## The problem
Within the data below, count every line that includes "degrees" and report the total alone.

## Stored data
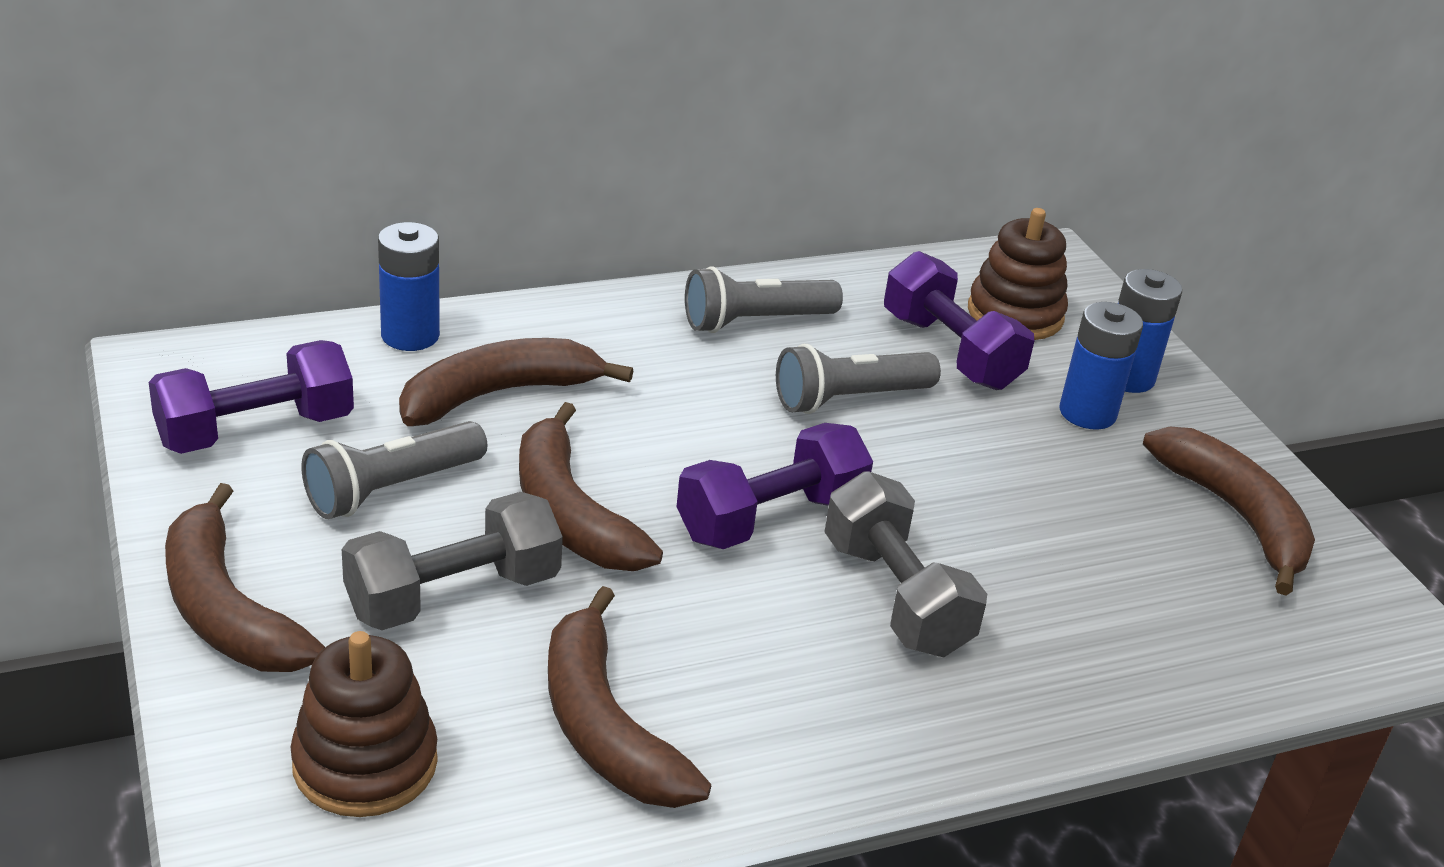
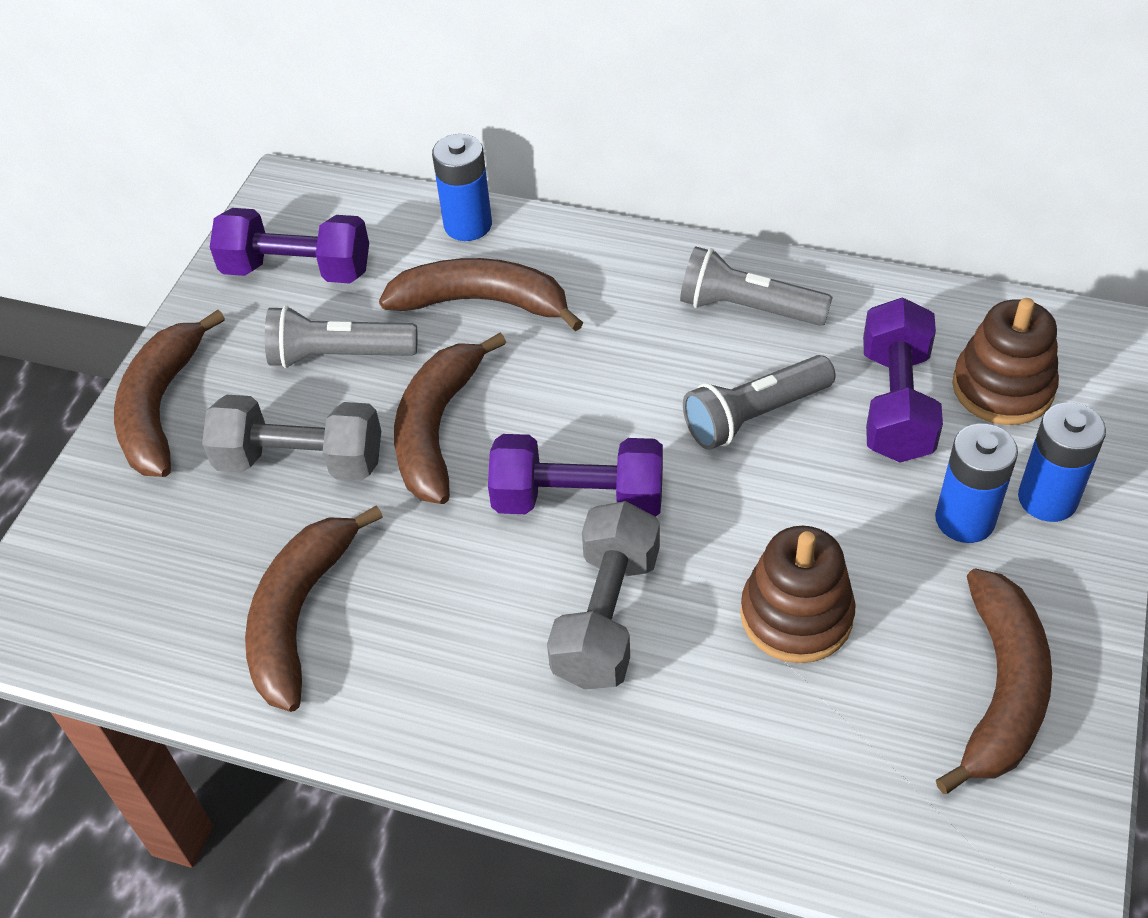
camera: 45 degrees right, 15 degrees up
brown stacking toy [291,631,438,817] -> brown stacking toy moved to [740,526,855,663]
grey flashlight [776,344,941,414] -> grey flashlight turned 45 degrees counterclockwise [683,355,836,450]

## Task answer
2